_What is required:_ Go through the data below and gather each line containing "cone".

Dataset entries
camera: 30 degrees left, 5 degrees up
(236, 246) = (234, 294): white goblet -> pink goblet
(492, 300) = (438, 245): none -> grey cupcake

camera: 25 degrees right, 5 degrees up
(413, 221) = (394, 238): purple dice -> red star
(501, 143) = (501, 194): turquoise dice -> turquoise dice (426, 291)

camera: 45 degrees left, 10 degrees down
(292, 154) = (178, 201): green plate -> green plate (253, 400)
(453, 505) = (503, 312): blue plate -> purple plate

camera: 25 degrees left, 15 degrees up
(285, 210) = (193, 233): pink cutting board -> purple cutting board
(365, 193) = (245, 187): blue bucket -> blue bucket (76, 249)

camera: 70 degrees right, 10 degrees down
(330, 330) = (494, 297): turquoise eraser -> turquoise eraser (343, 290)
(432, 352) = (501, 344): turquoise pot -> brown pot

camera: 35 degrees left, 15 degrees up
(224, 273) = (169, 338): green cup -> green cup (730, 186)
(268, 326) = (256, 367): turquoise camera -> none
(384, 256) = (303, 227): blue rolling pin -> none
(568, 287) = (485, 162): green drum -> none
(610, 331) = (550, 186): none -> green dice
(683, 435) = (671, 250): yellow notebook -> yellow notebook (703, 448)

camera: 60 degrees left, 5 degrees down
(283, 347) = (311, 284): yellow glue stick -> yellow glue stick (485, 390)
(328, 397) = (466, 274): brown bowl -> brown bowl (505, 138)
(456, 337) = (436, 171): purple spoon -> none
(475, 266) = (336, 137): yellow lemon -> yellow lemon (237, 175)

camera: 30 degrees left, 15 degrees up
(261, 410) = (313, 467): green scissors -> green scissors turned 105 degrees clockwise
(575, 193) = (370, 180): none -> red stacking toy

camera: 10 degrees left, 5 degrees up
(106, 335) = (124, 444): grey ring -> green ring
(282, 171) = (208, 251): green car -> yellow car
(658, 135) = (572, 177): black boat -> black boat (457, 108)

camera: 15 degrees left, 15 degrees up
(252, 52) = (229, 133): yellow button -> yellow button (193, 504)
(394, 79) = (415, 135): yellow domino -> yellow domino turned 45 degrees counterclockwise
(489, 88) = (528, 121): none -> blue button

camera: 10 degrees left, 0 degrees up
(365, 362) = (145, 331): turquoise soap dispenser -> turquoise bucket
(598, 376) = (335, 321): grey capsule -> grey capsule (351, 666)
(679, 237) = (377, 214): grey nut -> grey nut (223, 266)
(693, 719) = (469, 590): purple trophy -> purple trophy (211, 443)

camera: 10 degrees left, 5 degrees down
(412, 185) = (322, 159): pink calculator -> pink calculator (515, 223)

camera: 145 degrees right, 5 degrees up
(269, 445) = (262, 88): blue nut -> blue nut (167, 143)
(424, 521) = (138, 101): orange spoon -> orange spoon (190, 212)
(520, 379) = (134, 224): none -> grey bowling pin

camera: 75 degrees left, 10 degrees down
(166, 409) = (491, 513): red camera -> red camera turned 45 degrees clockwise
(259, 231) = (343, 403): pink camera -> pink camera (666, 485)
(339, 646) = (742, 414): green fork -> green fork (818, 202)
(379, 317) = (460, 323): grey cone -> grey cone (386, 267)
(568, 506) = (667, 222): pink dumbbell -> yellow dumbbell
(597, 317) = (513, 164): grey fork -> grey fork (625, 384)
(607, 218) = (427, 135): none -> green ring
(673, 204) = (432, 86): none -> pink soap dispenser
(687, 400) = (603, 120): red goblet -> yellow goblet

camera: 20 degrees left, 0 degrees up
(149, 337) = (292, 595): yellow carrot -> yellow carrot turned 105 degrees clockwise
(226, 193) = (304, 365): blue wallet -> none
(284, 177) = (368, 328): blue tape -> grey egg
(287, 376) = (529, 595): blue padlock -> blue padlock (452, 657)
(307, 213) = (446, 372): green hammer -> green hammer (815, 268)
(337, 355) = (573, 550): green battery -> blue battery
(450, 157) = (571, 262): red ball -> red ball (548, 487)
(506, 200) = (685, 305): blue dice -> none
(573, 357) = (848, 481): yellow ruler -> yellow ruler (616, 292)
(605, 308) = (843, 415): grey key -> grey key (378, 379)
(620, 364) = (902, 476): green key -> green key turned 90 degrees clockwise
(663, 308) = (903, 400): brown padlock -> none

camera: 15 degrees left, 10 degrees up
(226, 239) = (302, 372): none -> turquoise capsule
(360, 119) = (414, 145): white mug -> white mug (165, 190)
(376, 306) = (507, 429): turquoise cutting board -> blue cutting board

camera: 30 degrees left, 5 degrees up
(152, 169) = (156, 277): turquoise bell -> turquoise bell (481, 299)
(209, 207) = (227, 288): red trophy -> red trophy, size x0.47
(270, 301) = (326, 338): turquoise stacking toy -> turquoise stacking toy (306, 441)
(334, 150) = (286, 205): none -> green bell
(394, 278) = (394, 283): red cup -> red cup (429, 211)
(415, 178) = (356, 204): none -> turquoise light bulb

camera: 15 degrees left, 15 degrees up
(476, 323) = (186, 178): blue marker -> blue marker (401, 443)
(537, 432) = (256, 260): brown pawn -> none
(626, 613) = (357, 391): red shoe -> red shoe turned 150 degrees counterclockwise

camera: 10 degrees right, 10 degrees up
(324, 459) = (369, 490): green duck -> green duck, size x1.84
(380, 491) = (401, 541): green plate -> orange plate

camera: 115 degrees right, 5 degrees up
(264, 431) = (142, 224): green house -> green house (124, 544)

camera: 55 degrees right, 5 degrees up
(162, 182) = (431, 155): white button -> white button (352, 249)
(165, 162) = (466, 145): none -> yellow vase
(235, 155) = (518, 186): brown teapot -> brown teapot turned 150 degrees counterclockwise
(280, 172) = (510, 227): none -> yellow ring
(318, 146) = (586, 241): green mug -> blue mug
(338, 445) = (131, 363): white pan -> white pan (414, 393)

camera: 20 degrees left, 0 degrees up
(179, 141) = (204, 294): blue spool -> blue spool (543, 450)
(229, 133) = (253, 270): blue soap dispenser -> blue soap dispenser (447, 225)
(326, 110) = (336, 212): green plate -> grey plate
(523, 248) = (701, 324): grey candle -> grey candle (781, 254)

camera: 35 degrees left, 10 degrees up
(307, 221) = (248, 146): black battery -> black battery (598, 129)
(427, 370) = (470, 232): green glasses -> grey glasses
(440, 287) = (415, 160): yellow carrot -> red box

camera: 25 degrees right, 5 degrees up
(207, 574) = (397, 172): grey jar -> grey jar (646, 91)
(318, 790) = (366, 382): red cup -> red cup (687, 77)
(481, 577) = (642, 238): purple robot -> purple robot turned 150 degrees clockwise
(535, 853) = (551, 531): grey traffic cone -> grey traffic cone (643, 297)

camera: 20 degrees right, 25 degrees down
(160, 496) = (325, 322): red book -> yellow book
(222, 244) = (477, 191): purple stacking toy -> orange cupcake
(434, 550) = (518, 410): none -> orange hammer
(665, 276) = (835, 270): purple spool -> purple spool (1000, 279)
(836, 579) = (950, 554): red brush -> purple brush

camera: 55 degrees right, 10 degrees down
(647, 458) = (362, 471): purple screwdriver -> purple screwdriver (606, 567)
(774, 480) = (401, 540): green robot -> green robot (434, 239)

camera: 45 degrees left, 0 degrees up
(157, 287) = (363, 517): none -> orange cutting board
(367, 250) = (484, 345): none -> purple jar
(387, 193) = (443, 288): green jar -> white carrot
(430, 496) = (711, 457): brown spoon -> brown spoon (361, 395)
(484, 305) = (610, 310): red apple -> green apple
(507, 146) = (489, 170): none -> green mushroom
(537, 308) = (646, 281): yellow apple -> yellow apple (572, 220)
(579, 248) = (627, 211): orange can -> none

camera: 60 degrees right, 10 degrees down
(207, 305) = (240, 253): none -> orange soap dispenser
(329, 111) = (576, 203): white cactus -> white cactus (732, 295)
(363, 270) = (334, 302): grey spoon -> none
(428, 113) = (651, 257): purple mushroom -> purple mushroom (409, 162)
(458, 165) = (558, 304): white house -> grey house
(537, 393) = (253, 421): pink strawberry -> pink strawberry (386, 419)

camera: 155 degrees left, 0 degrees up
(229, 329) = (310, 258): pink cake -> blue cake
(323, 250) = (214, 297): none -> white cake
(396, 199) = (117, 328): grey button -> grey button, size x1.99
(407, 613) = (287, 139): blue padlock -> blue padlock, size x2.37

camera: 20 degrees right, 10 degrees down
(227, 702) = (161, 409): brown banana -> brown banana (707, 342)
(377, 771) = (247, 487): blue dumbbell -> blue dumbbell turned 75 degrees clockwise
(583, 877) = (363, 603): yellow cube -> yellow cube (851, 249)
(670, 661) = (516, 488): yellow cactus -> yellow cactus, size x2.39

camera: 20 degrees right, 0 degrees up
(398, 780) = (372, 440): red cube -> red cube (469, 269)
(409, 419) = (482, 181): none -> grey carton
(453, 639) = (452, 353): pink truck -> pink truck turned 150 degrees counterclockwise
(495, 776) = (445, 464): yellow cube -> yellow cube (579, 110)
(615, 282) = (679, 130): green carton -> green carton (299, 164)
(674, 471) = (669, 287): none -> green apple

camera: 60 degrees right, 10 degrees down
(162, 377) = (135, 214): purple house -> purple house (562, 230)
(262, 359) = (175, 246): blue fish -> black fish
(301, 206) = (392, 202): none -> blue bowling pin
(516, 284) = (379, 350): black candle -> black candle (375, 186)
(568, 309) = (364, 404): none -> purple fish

_Your solution:_
(379, 317) = (460, 323): grey cone -> grey cone (386, 267)
(535, 853) = (551, 531): grey traffic cone -> grey traffic cone (643, 297)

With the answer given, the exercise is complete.